> _TASK GOAL_
Restate the entries word for word and skip every image.

> _SUPPLIED RECORDS_
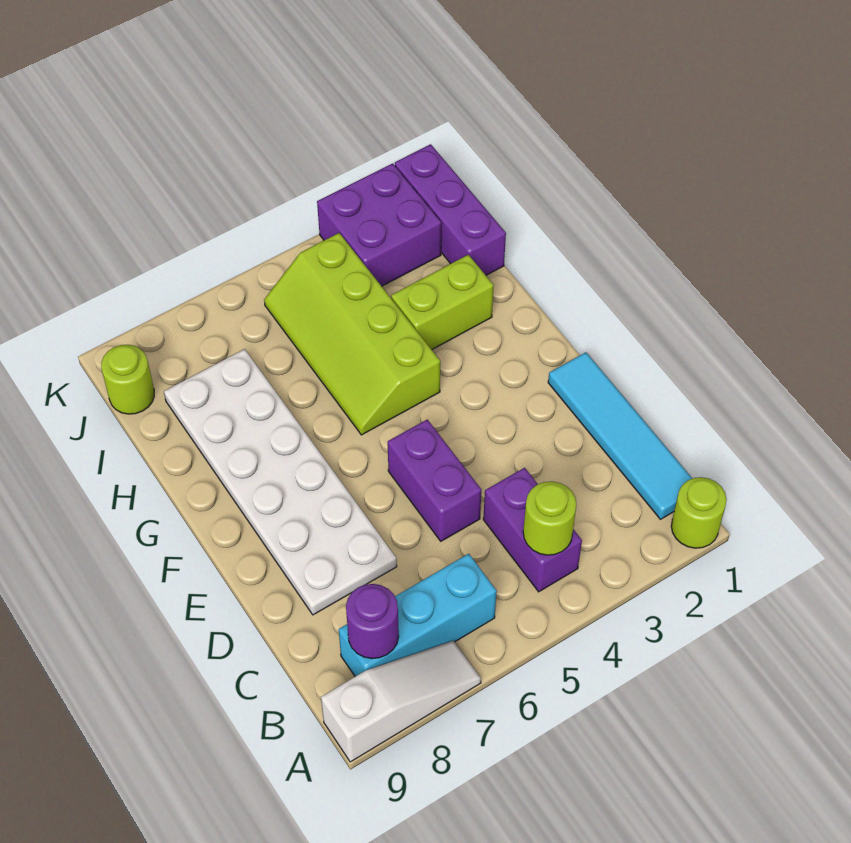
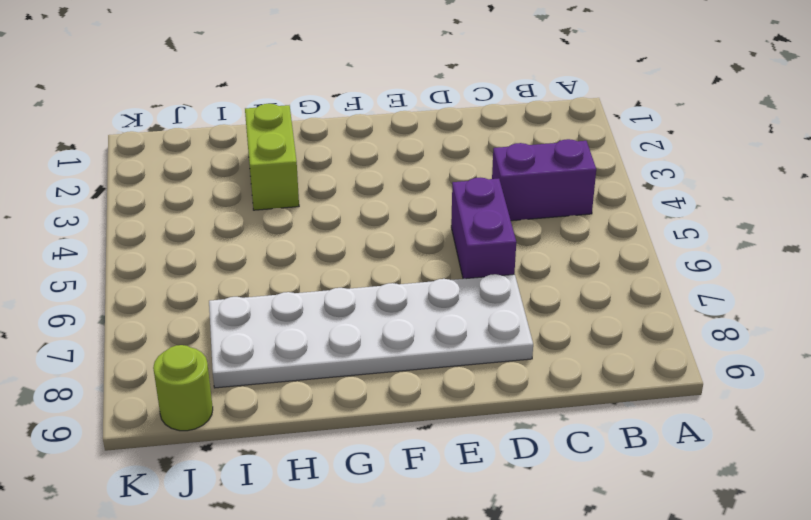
purple brick D5:D6 level 1 -> purple brick D5:E5 level 1
none -> lime round brick A1 level 1
none -> white slope A7:A9 level 1 top 9
none -> cyan tile B1:E1 level 1

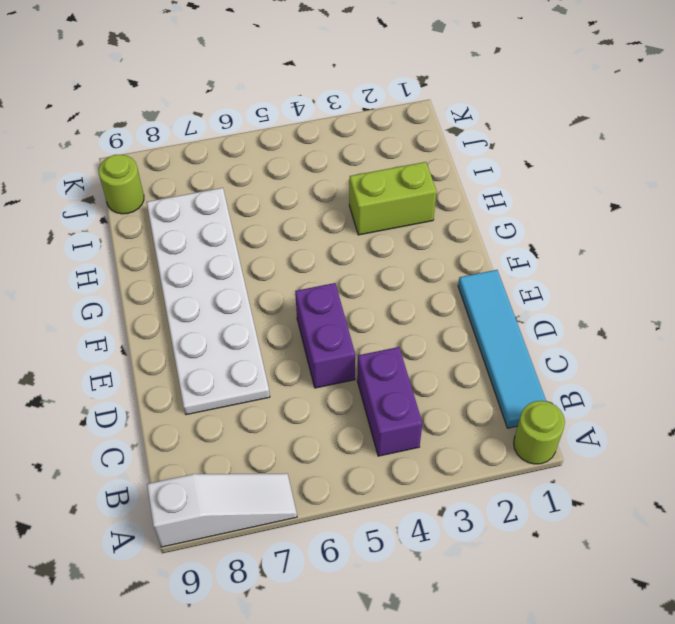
none -> cyan brick B6:B8 level 1
none -> lime slope G4:J5 level 1 top 4
none -> purple brick I1:K1 level 1

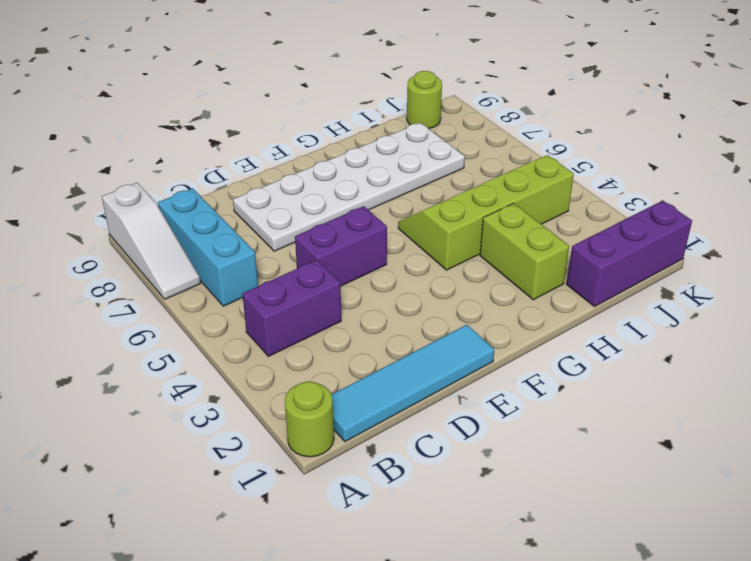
none -> purple brick J2:K3 level 1
none -> lime round brick B4 level 2
none -> purple round brick B8 level 2

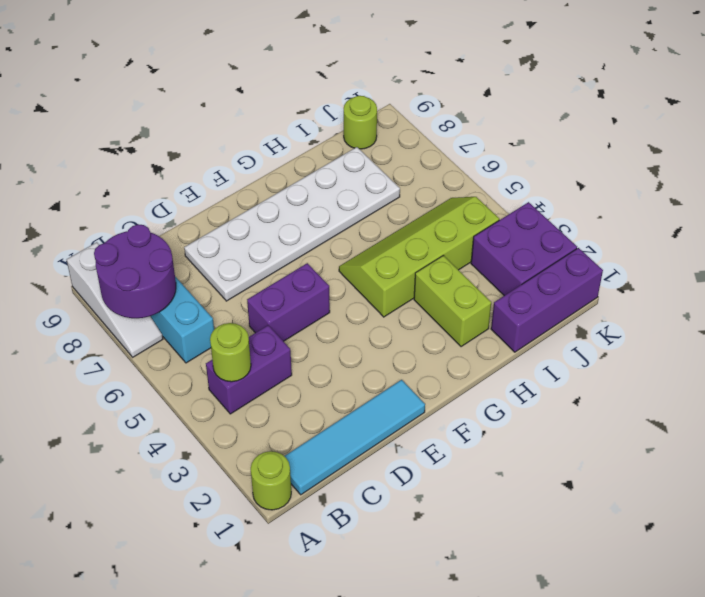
purple round brick A7:B8 level 2 -> purple round brick B8 level 2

> _RESPONSE TO THIS TASK_
purple brick D5:D6 level 1 -> purple brick D5:E5 level 1
none -> lime round brick A1 level 1
none -> white slope A7:A9 level 1 top 9
none -> cyan tile B1:E1 level 1

none -> cyan brick B6:B8 level 1
none -> lime slope G4:J5 level 1 top 4
none -> purple brick I1:K1 level 1

none -> purple brick J2:K3 level 1
none -> lime round brick B4 level 2
none -> purple round brick B8 level 2

purple round brick A7:B8 level 2 -> purple round brick B8 level 2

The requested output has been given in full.